(Excerpts from a dataset)
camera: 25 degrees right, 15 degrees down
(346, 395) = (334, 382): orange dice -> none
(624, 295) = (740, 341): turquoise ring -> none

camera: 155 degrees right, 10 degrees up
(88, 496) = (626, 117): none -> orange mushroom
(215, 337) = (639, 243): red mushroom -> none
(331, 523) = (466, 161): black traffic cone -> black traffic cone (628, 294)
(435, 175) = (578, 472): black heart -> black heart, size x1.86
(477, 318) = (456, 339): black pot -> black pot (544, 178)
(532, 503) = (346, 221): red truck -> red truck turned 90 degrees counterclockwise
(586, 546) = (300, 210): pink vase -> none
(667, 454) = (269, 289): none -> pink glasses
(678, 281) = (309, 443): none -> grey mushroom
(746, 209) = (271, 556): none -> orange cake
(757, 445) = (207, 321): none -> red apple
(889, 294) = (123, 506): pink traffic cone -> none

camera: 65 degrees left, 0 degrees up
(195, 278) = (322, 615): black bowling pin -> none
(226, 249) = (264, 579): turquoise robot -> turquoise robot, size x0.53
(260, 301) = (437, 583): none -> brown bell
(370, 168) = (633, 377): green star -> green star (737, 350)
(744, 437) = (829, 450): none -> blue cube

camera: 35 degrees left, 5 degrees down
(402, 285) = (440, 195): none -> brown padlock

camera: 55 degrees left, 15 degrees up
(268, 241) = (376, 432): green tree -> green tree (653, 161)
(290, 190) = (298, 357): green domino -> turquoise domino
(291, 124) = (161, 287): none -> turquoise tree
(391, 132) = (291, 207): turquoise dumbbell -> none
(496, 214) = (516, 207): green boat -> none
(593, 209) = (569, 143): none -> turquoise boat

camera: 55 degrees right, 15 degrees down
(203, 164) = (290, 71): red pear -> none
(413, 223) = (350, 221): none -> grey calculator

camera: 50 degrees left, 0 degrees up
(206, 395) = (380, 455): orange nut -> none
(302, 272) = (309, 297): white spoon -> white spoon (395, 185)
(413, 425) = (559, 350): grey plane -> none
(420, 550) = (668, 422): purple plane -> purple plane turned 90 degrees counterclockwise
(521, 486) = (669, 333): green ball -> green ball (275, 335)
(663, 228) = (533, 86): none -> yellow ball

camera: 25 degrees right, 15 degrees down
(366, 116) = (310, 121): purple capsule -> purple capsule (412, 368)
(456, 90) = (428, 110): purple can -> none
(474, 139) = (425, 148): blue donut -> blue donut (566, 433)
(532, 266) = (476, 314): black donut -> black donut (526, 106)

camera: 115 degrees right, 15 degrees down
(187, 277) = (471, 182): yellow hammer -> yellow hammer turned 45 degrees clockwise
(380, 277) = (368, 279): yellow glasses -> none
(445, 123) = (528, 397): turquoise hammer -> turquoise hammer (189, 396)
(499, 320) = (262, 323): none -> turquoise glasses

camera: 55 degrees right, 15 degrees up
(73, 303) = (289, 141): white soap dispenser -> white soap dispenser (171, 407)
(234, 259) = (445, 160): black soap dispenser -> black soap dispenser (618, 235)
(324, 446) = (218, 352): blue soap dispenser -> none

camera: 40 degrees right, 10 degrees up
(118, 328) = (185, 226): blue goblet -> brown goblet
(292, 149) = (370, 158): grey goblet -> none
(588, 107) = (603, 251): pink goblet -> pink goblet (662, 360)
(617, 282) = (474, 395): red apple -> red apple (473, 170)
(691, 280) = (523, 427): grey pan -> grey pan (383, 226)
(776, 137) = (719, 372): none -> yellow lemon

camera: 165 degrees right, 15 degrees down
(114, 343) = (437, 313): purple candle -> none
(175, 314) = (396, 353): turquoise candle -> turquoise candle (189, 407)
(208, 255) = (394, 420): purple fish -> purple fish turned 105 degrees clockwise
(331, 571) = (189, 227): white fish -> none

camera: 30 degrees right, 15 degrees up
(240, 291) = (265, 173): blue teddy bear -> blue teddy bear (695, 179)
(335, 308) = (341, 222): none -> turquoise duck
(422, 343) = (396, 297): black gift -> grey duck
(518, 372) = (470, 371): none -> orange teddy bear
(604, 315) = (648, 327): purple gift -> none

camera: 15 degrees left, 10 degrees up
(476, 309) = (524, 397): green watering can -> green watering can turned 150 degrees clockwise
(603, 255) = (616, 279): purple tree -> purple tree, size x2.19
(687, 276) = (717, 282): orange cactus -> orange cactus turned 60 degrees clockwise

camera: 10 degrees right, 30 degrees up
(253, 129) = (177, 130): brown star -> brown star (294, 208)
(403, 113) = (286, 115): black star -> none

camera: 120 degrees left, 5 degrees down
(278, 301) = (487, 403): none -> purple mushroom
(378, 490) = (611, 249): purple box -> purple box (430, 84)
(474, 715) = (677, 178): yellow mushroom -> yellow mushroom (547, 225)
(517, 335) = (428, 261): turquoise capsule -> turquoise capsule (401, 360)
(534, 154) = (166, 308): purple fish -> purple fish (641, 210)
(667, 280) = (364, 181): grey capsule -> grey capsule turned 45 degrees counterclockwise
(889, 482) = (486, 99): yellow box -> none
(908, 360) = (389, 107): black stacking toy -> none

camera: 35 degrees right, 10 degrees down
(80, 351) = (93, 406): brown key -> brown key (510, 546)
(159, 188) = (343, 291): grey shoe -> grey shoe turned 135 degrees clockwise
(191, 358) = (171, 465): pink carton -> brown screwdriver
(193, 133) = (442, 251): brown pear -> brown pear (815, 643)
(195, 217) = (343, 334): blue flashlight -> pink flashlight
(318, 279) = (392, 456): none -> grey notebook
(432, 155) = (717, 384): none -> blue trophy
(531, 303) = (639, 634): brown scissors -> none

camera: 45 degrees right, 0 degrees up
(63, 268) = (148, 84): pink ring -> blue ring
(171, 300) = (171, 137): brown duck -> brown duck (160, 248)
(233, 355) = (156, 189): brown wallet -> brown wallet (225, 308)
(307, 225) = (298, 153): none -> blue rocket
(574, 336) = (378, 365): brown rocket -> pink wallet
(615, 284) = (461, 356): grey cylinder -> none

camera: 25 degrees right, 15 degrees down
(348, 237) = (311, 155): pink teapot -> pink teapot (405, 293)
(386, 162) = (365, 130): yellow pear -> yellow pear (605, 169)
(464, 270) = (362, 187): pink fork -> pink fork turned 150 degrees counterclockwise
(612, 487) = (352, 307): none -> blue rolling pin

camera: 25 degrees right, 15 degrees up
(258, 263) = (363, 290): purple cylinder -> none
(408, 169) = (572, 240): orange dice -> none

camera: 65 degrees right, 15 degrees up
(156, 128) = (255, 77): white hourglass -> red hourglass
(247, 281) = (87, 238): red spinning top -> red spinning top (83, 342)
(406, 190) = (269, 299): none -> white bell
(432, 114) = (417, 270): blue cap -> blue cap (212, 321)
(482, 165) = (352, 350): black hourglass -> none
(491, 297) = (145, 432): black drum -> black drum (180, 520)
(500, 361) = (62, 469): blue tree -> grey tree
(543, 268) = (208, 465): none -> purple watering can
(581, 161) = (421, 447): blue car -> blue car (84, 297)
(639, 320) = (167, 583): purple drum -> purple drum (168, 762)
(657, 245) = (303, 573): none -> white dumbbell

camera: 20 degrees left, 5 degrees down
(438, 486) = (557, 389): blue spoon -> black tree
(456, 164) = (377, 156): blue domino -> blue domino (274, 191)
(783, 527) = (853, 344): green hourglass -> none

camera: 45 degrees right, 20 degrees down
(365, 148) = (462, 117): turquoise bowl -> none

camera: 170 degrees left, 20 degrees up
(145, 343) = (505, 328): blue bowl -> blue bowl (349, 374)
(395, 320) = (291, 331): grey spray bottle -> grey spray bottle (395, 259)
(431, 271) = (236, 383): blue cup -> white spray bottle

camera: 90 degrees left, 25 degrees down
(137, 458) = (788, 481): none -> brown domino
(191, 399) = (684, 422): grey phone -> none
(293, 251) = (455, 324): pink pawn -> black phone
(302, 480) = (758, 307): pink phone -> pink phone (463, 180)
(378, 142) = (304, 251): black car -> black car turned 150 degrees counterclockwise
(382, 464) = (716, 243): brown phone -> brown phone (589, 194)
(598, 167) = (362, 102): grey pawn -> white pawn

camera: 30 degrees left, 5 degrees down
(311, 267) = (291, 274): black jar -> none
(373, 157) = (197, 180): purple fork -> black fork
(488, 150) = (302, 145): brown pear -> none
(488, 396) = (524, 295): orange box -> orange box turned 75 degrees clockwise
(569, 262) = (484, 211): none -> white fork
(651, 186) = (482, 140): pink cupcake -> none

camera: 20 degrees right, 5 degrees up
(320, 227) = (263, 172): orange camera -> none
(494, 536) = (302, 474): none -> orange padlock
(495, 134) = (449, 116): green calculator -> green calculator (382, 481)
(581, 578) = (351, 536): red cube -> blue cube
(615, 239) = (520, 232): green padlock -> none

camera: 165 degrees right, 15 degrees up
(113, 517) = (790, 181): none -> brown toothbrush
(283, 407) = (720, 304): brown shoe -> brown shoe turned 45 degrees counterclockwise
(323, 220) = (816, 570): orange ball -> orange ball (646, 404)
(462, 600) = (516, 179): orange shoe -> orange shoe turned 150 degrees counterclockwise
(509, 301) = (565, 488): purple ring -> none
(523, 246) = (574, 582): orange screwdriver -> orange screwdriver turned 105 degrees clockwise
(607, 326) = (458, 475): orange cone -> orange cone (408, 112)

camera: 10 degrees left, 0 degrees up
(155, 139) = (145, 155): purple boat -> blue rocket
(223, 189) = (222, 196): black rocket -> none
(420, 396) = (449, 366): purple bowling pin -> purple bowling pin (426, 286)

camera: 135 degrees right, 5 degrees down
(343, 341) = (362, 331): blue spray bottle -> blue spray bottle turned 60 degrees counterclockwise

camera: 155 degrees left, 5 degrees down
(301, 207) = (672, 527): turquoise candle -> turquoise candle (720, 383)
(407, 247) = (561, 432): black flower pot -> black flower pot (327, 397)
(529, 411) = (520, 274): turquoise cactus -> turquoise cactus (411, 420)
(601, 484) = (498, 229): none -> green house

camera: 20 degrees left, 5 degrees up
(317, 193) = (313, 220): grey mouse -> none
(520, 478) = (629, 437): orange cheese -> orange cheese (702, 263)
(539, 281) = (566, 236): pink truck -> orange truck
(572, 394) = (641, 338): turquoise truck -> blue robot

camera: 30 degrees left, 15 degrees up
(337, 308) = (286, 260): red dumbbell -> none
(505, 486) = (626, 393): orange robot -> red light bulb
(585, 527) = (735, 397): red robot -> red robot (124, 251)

Assignment » Return, word for word, the lines of the data above from the line with "(292, 149) = (370, 158): grey goblet -> none" through the line with "(691, 280) = (523, 427): grey", inclusive.

Answer box »
(292, 149) = (370, 158): grey goblet -> none
(588, 107) = (603, 251): pink goblet -> pink goblet (662, 360)
(617, 282) = (474, 395): red apple -> red apple (473, 170)
(691, 280) = (523, 427): grey pan -> grey pan (383, 226)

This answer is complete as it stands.